[A run of records]
— Start —

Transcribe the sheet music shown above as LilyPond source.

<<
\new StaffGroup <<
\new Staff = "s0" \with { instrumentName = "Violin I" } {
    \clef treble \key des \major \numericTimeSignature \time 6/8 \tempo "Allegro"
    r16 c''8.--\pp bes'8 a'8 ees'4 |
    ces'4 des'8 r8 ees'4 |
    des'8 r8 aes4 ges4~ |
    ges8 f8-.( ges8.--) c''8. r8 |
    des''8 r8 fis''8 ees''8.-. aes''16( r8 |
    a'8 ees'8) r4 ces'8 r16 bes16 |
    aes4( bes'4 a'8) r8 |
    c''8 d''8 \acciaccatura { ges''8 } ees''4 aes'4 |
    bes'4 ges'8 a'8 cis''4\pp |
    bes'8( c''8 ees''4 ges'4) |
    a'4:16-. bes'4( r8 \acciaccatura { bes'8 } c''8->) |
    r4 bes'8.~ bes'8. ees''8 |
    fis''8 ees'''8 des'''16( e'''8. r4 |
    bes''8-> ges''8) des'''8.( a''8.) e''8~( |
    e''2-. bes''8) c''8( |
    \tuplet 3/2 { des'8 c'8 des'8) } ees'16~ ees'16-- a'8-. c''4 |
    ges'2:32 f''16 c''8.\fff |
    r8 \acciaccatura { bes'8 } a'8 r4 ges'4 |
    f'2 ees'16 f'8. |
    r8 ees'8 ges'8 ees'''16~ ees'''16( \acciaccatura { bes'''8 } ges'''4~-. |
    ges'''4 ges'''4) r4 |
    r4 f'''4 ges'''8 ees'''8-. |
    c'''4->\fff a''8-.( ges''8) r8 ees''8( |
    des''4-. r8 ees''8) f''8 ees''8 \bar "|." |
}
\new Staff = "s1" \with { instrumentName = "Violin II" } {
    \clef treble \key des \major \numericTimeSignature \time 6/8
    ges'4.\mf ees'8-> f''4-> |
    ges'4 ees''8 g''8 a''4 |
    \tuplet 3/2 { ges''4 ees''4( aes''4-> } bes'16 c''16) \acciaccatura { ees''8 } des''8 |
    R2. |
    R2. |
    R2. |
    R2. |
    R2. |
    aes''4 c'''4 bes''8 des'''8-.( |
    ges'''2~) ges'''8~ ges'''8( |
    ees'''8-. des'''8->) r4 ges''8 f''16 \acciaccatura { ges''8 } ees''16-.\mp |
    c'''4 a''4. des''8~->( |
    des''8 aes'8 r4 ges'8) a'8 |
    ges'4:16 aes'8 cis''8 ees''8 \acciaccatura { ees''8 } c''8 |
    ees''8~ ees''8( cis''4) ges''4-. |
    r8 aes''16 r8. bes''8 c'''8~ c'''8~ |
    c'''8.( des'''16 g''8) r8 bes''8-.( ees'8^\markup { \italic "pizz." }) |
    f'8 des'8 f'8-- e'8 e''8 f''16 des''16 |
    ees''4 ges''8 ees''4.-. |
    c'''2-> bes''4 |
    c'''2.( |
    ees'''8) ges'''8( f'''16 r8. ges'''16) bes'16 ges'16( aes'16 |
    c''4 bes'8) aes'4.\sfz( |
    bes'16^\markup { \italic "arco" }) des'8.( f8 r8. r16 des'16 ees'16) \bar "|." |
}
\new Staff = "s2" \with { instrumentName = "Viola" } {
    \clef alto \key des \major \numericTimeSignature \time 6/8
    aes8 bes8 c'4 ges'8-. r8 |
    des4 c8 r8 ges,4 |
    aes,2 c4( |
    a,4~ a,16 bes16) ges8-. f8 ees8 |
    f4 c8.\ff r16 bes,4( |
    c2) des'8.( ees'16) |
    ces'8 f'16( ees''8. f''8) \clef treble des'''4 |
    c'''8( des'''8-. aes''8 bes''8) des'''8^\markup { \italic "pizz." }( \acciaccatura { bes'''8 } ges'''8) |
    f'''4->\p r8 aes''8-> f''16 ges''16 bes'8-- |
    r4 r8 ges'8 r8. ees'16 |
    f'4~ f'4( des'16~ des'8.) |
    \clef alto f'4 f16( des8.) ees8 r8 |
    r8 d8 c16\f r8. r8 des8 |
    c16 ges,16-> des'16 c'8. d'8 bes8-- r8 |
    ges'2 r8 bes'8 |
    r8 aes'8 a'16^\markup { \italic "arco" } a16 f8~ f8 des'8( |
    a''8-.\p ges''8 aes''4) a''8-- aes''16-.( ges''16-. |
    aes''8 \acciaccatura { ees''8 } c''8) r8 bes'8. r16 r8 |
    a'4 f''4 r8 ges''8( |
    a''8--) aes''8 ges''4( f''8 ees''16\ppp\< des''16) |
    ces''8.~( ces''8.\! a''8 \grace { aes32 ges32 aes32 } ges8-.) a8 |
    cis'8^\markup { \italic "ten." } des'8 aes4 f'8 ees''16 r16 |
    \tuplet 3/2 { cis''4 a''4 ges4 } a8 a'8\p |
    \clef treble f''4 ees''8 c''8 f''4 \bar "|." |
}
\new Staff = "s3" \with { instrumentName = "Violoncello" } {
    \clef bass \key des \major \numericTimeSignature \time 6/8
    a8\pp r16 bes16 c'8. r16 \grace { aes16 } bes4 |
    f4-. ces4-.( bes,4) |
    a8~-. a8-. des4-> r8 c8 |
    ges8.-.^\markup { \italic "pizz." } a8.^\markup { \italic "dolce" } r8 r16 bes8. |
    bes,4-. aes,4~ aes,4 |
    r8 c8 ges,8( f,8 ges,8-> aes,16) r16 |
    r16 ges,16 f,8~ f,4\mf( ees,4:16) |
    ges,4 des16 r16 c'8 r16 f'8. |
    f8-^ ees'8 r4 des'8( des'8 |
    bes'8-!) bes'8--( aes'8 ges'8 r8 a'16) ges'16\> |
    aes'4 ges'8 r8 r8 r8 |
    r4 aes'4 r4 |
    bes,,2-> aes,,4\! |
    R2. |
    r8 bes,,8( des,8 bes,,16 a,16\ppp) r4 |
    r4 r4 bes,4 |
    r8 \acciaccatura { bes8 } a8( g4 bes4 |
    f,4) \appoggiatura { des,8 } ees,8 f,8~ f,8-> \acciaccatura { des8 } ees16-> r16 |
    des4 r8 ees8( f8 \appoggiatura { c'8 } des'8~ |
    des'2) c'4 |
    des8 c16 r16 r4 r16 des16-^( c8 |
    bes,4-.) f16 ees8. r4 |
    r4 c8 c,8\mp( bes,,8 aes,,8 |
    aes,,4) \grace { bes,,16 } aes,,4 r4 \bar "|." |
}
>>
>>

— End —

--- EXERCISE INSTRUCTIONS ---
Count the lines in the records above that contain the string "instrumentName", matching case exactly, and give only the number.

--- REPLY ---
4